## AIM OF THE TASK
Among the lines below, copy exactly those from the one with "black 2x3 slope" through the one with "none -> cyan 1x2 brick [390,234,467,309]", counting both ends.

(Data entries)
= Beginning of Section =

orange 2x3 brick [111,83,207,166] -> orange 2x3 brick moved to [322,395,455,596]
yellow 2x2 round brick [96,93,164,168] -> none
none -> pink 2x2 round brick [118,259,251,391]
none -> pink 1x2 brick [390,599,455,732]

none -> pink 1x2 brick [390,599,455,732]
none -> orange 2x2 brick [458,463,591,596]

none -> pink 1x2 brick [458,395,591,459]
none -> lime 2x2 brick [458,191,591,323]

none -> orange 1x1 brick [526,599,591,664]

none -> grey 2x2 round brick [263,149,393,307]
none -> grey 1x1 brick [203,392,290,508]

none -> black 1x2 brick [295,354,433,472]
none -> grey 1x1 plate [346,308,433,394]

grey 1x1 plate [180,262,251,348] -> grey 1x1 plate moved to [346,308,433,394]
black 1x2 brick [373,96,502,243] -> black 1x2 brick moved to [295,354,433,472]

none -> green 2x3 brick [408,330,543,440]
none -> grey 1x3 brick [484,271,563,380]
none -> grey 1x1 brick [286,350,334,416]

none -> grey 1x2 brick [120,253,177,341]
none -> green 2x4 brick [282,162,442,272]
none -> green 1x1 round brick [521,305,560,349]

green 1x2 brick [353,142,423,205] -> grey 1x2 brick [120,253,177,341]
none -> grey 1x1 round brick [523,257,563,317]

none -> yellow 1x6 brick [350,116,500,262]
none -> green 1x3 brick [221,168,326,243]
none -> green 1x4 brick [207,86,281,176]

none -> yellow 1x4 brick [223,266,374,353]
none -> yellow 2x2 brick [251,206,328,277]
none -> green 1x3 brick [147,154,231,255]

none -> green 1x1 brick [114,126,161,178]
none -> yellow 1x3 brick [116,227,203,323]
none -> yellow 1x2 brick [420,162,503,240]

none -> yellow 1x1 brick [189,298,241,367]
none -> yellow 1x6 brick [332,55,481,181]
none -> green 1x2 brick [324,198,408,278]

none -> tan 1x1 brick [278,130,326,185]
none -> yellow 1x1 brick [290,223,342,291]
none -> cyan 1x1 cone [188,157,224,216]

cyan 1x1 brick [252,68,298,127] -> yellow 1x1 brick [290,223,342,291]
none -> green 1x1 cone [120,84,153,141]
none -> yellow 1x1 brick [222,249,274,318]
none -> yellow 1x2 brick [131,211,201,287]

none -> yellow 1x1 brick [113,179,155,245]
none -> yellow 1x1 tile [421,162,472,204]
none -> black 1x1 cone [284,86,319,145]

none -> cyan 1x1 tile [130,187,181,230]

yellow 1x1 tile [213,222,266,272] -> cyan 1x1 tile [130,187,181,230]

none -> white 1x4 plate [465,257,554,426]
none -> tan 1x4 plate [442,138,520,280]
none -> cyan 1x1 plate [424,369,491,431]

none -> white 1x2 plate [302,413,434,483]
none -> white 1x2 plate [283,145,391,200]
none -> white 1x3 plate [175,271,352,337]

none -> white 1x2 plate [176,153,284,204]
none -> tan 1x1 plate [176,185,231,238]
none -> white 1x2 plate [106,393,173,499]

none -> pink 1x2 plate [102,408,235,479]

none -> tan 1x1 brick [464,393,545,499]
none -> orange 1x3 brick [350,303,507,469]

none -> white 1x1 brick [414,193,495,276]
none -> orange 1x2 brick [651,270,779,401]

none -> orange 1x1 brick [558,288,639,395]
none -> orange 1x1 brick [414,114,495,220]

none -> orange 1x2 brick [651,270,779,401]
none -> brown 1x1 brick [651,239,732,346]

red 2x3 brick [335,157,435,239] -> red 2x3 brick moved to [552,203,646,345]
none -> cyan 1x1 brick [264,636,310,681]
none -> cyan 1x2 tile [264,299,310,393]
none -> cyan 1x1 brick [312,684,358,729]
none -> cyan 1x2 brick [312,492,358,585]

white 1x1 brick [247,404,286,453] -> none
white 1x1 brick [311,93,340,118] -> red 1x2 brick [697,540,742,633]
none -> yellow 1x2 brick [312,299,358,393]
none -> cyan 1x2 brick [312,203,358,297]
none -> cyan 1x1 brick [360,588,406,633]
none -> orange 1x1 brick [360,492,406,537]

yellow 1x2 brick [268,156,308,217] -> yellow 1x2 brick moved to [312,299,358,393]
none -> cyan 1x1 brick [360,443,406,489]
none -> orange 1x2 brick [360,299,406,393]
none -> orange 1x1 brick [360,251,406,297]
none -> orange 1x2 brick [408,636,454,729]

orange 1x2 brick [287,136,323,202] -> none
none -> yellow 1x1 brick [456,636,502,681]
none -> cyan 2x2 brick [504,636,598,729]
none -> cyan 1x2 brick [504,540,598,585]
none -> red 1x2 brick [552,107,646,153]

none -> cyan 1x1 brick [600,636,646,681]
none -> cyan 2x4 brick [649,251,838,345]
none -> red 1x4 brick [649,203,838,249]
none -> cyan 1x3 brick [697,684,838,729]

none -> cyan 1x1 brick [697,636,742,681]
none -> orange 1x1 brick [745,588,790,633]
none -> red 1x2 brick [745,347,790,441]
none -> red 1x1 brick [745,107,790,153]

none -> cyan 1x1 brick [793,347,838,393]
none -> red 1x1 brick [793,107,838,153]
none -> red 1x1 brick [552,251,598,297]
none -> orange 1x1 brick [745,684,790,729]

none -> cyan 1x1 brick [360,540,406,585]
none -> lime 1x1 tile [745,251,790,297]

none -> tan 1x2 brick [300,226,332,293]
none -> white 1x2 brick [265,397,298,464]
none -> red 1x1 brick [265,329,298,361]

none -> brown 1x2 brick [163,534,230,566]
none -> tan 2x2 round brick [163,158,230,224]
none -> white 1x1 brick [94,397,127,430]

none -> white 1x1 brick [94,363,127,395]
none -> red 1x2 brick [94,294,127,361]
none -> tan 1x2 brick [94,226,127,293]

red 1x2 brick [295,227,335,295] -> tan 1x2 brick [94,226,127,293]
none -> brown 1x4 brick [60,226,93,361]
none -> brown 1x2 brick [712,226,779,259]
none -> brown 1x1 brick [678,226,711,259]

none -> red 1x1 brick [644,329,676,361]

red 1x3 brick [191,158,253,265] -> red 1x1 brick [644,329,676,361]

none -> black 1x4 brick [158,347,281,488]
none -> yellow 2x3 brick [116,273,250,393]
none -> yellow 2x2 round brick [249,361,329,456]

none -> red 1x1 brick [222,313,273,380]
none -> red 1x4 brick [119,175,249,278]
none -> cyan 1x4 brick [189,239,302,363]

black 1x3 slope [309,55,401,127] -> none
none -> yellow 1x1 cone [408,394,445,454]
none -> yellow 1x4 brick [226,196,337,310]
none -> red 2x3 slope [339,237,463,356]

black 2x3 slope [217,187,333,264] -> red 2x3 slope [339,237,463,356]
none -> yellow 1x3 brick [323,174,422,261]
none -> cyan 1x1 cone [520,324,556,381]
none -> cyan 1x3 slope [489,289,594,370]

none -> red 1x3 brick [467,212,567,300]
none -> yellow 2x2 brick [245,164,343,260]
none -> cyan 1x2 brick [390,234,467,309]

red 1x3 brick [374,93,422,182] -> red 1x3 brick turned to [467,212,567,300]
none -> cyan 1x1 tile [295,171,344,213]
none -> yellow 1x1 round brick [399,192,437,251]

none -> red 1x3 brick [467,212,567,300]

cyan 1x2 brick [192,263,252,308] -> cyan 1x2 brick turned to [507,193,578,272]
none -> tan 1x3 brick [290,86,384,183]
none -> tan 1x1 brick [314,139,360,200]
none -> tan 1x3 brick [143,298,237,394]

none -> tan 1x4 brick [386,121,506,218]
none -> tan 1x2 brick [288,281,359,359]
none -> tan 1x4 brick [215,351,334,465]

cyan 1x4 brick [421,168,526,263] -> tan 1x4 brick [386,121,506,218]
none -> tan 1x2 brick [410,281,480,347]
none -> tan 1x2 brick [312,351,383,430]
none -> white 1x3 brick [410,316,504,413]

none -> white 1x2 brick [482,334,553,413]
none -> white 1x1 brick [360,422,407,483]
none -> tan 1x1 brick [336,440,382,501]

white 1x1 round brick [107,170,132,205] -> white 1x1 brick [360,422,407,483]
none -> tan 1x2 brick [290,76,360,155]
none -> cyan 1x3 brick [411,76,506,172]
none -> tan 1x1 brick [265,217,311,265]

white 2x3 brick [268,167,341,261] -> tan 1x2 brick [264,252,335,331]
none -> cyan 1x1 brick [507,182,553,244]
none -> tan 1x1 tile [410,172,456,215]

= End of Section =

## EXERCISE RESPONSE
black 2x3 slope [217,187,333,264] -> red 2x3 slope [339,237,463,356]
none -> yellow 1x3 brick [323,174,422,261]
none -> cyan 1x1 cone [520,324,556,381]
none -> cyan 1x3 slope [489,289,594,370]

none -> red 1x3 brick [467,212,567,300]
none -> yellow 2x2 brick [245,164,343,260]
none -> cyan 1x2 brick [390,234,467,309]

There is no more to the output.